*** Block opens ***

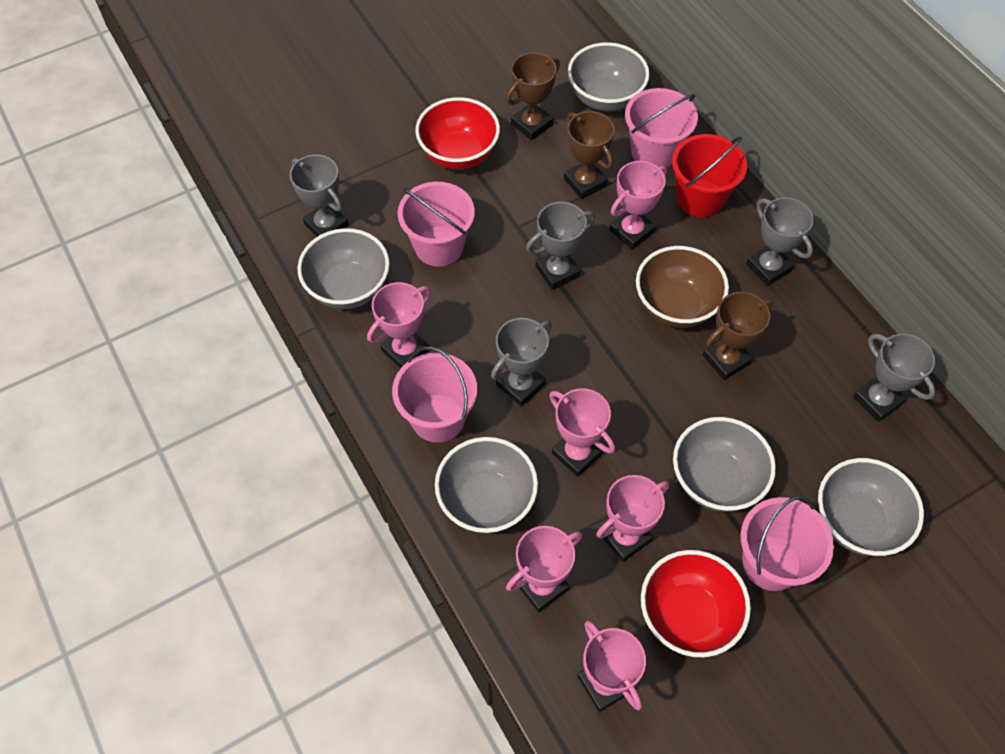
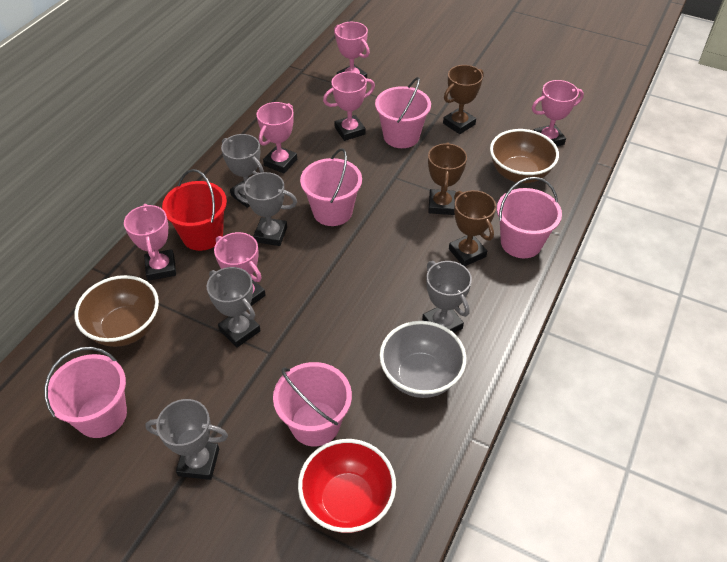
brown bowl: 1 -> 2
grey bowl: 5 -> 1
pink bucket: 4 -> 5
red bowl: 2 -> 1

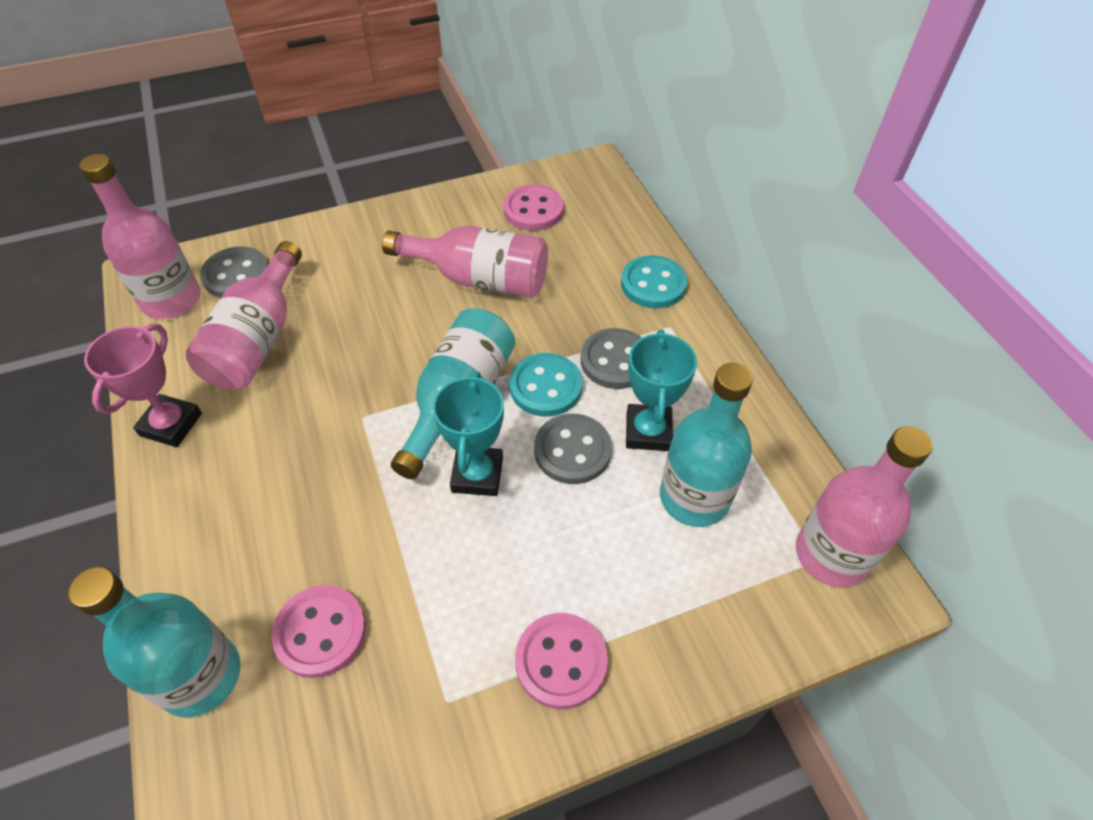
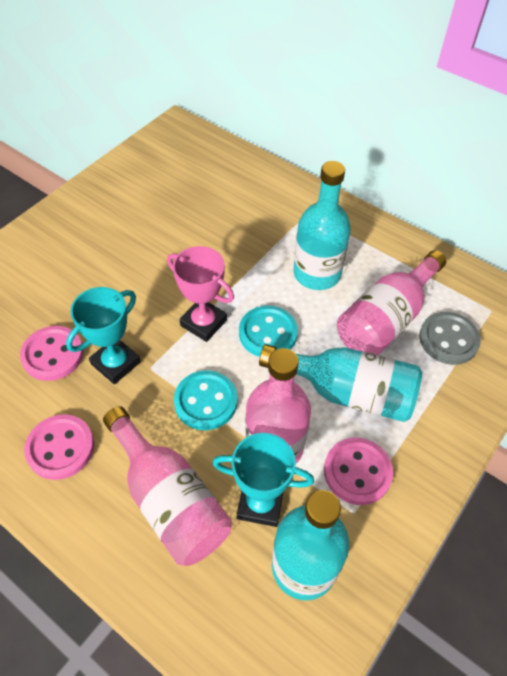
grey button: 3 -> 1
pink bottle: 4 -> 3

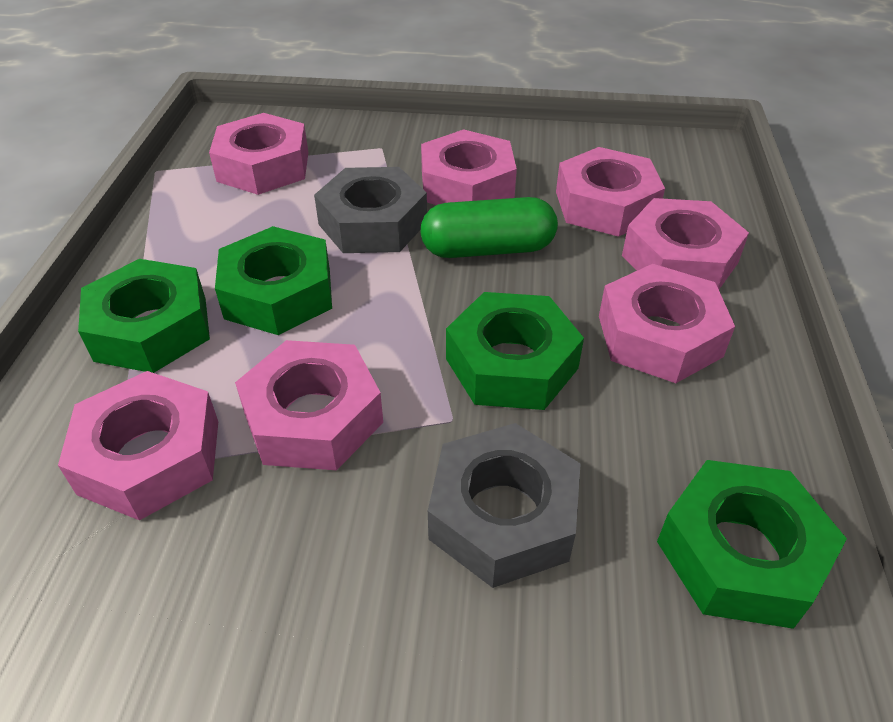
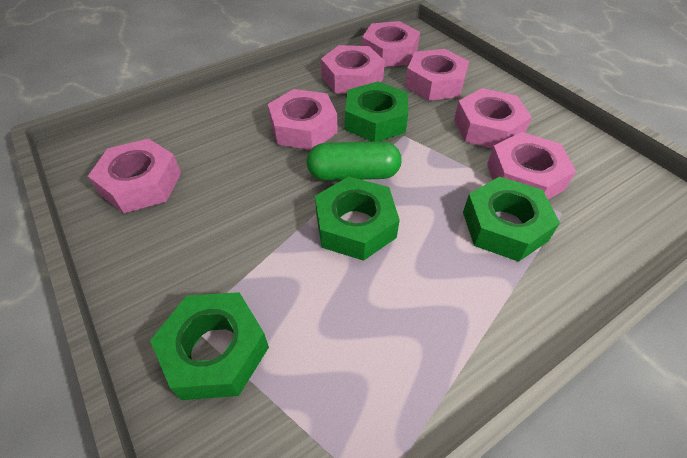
grey nut: 2 -> 0

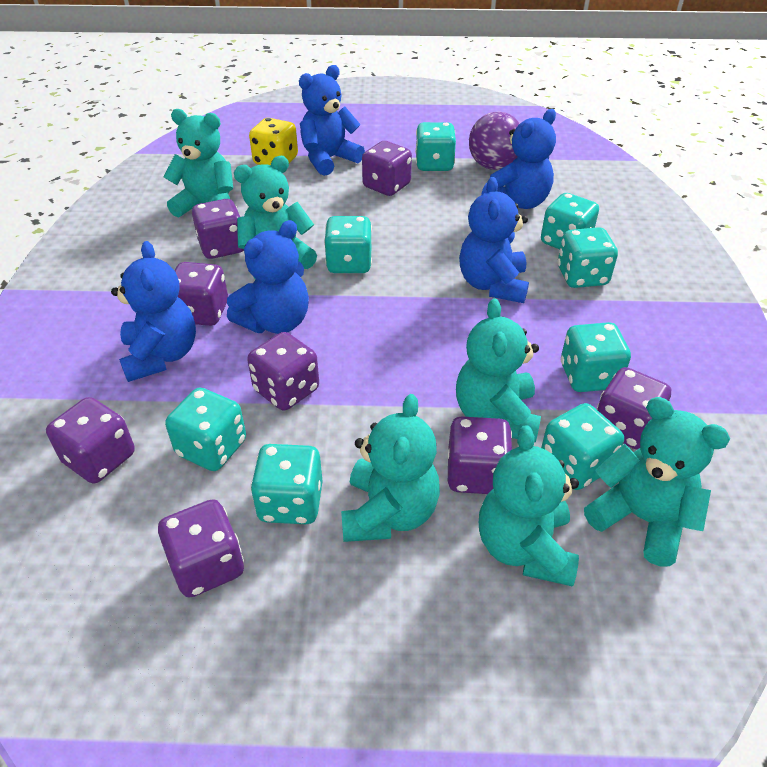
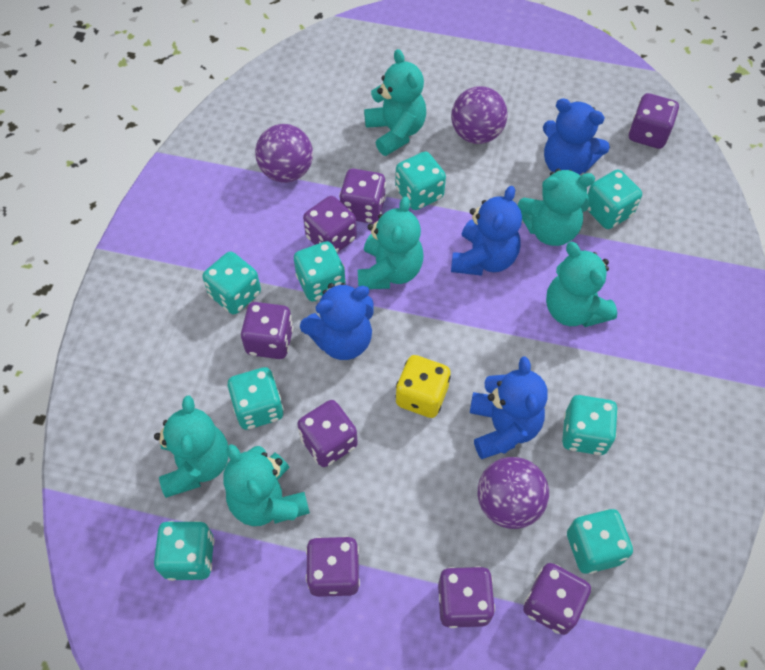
blue teddy bear: 5 -> 4
purple ball: 1 -> 3

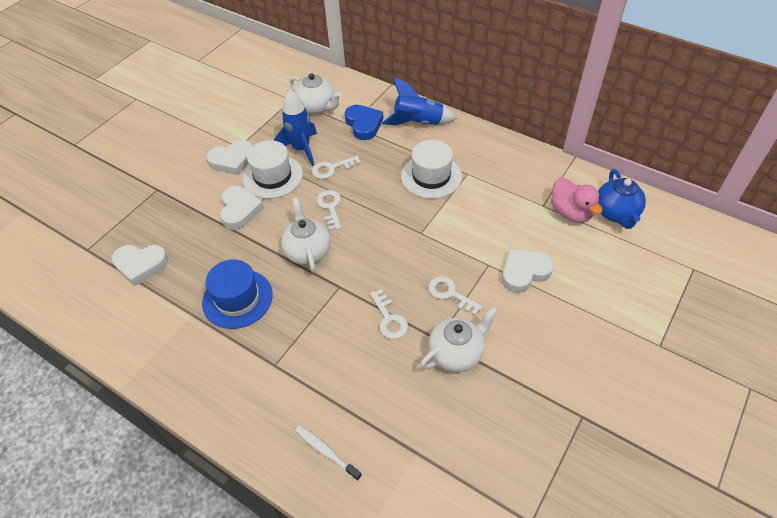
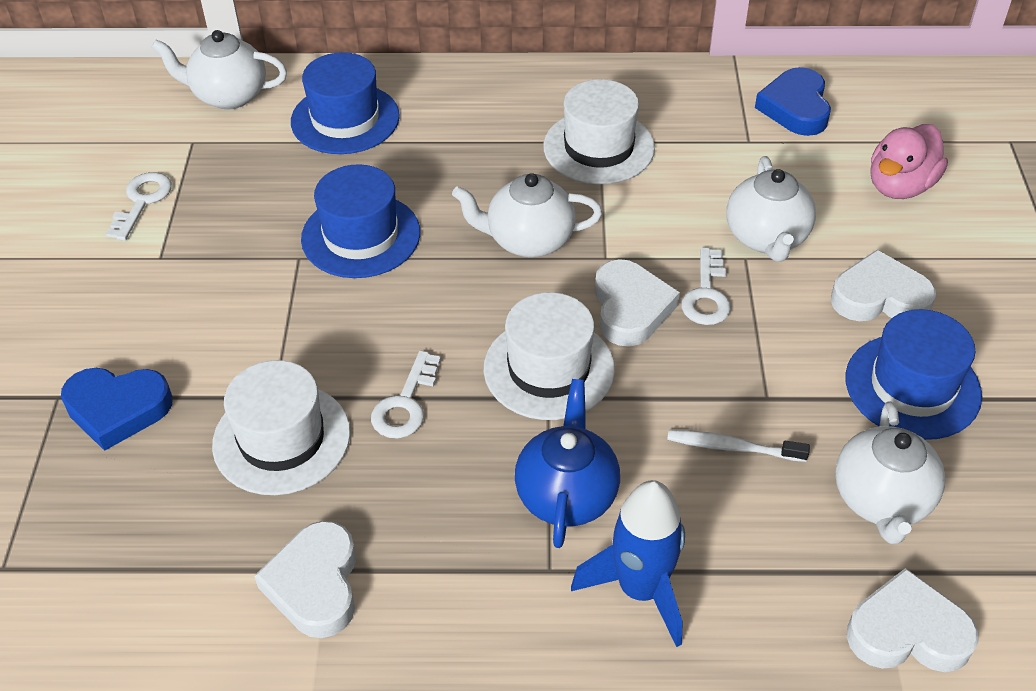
blue hat: 1 -> 3
blue heart: 1 -> 2
blue rocket: 2 -> 1
white hat: 2 -> 3
white key: 4 -> 3
white teapot: 3 -> 4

*** Block closes ***

Output nothing but the lines from the one containing "grey button: 3 -> 1" to the end of the listing, both ends included, reproduced exactly. Pictures stay out.

• [Response below]:
grey button: 3 -> 1
pink bottle: 4 -> 3

grey nut: 2 -> 0

blue teddy bear: 5 -> 4
purple ball: 1 -> 3

blue hat: 1 -> 3
blue heart: 1 -> 2
blue rocket: 2 -> 1
white hat: 2 -> 3
white key: 4 -> 3
white teapot: 3 -> 4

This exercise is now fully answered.